__Aim of the exercise__: From the first line to the last, restate the records word for word, skipping the pictures.

__Data for review__:
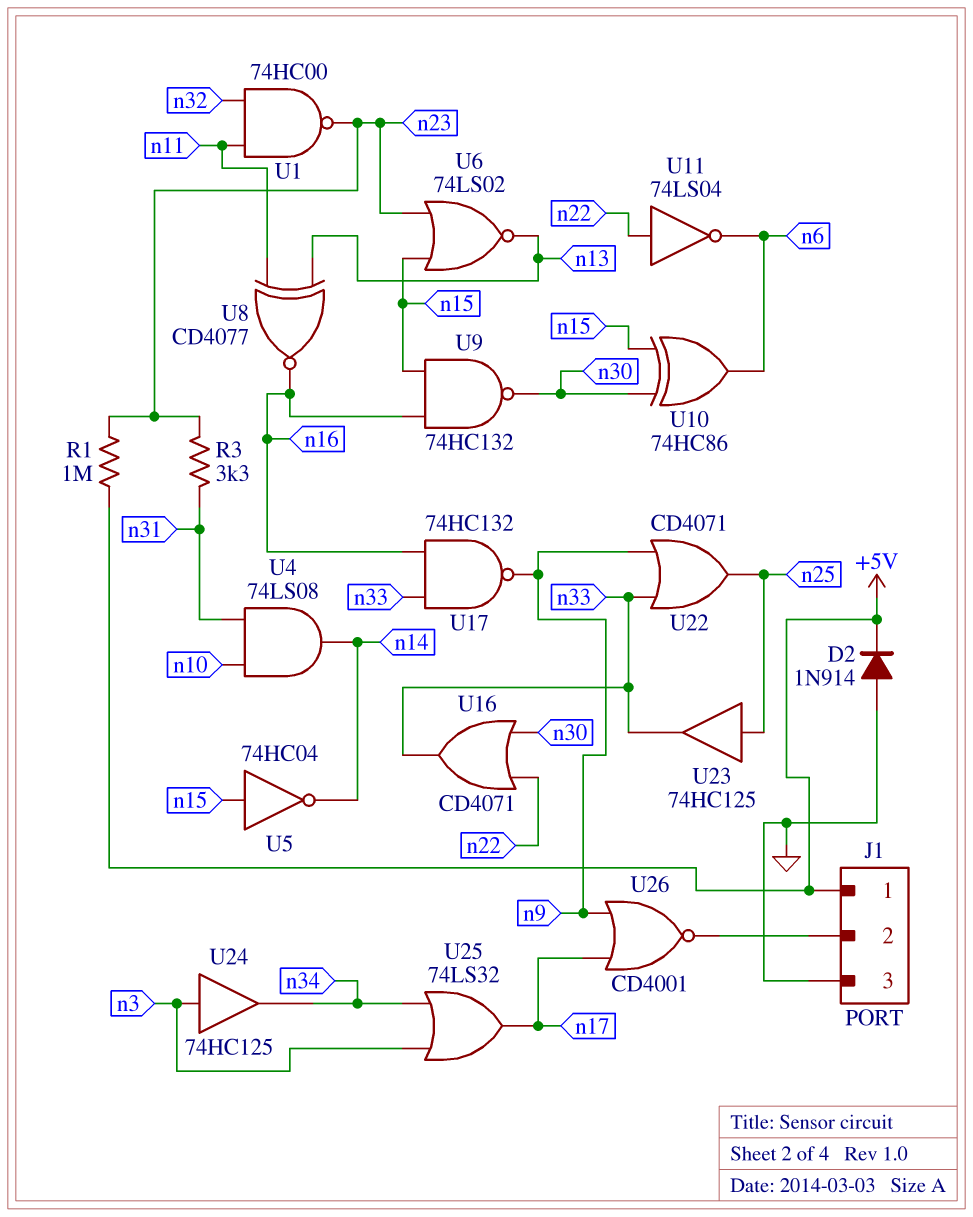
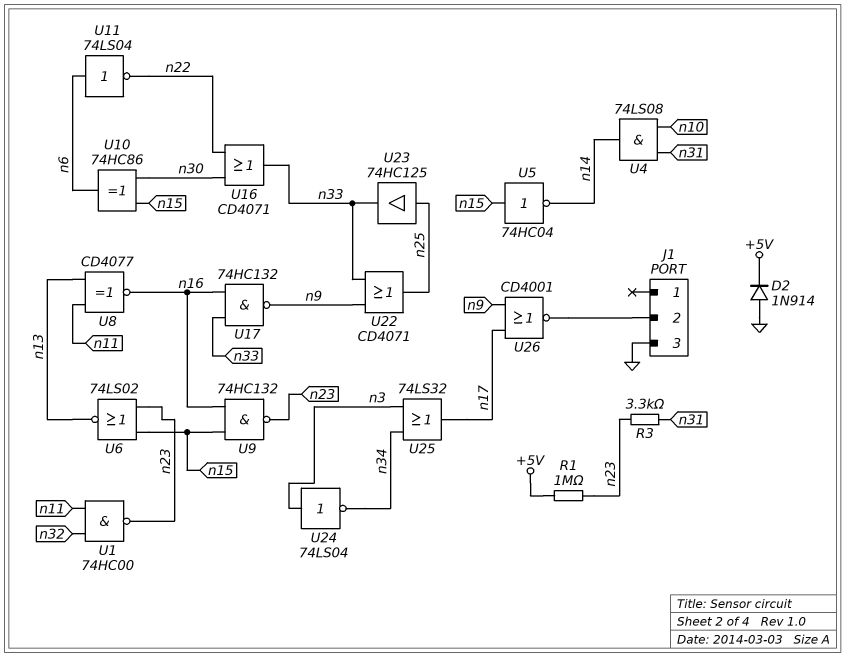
J1 pin 1: +5V -> none
U9: NAND 74HC132 (in n15, in n16, out n30) -> NAND 74HC132 (in n15, in n16, out n23)
U11: NOT 74LS04 (in n22, out n6) -> NOT 74LS04 (in n6, out n22)
U24: buffer 74HC125 (in n3, out n34) -> NOT 74LS04 (in n3, out n34)

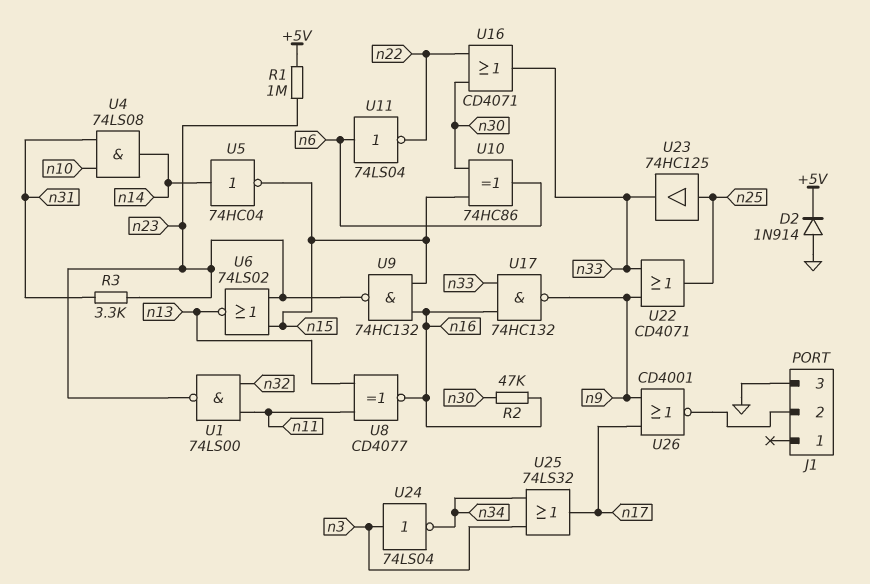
R2: none -> 47k (n16, n30)
U1: NAND 74HC00 (in n11, in n32, out n23) -> NAND 74LS00 (in n11, in n32, out n23)
U5: NOT 74HC04 (in n15, out n14) -> NOT 74HC04 (in n14, out n15)

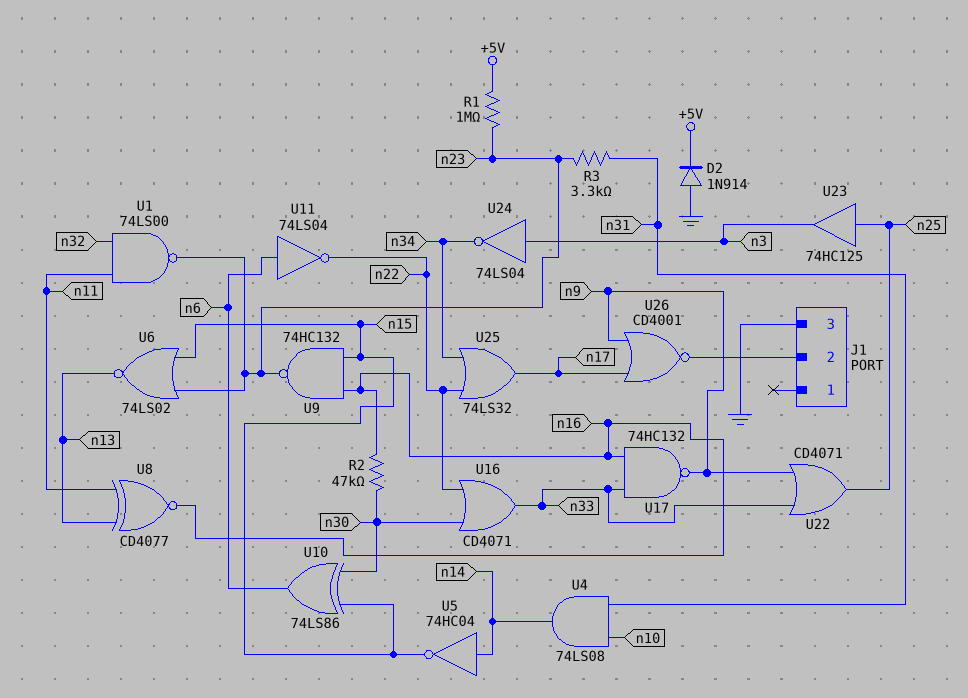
U10: XOR 74HC86 (in n15, in n30, out n6) -> XOR 74LS86 (in n15, in n30, out n6)
U23: buffer 74HC125 (in n25, out n33) -> buffer 74HC125 (in n25, out n3)
U25: OR 74LS32 (in n3, in n34, out n17) -> OR 74LS32 (in n22, in n34, out n17)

__Response area__:
J1 pin 1: +5V -> none
U9: NAND 74HC132 (in n15, in n16, out n30) -> NAND 74HC132 (in n15, in n16, out n23)
U11: NOT 74LS04 (in n22, out n6) -> NOT 74LS04 (in n6, out n22)
U24: buffer 74HC125 (in n3, out n34) -> NOT 74LS04 (in n3, out n34)

R2: none -> 47k (n16, n30)
U1: NAND 74HC00 (in n11, in n32, out n23) -> NAND 74LS00 (in n11, in n32, out n23)
U5: NOT 74HC04 (in n15, out n14) -> NOT 74HC04 (in n14, out n15)

U10: XOR 74HC86 (in n15, in n30, out n6) -> XOR 74LS86 (in n15, in n30, out n6)
U23: buffer 74HC125 (in n25, out n33) -> buffer 74HC125 (in n25, out n3)
U25: OR 74LS32 (in n3, in n34, out n17) -> OR 74LS32 (in n22, in n34, out n17)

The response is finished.